* **Records to process**:
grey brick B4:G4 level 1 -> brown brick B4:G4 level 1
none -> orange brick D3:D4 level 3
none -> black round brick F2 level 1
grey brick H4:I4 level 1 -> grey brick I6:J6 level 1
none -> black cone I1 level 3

* **What the task asks**:
Write the lines out again exactly, from the one containing "grey brick H4:I4" through the last line of the records, and include no other lines.

* **Response to this task**:
grey brick H4:I4 level 1 -> grey brick I6:J6 level 1
none -> black cone I1 level 3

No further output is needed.